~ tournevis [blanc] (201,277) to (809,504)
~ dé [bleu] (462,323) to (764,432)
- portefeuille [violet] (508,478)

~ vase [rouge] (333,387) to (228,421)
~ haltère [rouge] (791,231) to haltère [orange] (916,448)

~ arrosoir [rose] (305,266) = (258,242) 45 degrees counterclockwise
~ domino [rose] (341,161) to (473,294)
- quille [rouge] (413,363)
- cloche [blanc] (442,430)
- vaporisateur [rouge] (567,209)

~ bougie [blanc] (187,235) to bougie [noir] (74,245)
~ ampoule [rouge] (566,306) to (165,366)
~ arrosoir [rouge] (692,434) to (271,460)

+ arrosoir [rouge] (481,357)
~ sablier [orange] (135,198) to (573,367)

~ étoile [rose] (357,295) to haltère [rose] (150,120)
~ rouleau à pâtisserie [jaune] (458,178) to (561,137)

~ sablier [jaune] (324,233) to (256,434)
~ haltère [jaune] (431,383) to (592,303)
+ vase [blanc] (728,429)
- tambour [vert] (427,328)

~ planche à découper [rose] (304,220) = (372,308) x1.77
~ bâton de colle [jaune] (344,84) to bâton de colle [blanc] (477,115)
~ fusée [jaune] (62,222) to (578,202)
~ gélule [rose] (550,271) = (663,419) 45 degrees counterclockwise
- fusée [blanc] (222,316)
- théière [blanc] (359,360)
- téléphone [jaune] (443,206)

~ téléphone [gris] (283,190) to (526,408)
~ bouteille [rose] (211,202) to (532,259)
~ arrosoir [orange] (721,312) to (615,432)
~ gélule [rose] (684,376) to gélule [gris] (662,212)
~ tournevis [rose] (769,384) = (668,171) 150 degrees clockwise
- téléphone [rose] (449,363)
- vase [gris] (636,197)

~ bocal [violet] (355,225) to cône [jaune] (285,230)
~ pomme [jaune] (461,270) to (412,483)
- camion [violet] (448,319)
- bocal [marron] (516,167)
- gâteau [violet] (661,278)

▶ WORK TO BE COMPLETED
Reproduce, with no other lines, the one containing "cône [jaune] (285,230)" and all lines after it through the end of the data above.

▶ SOLUTION BELOW
~ bocal [violet] (355,225) to cône [jaune] (285,230)
~ pomme [jaune] (461,270) to (412,483)
- camion [violet] (448,319)
- bocal [marron] (516,167)
- gâteau [violet] (661,278)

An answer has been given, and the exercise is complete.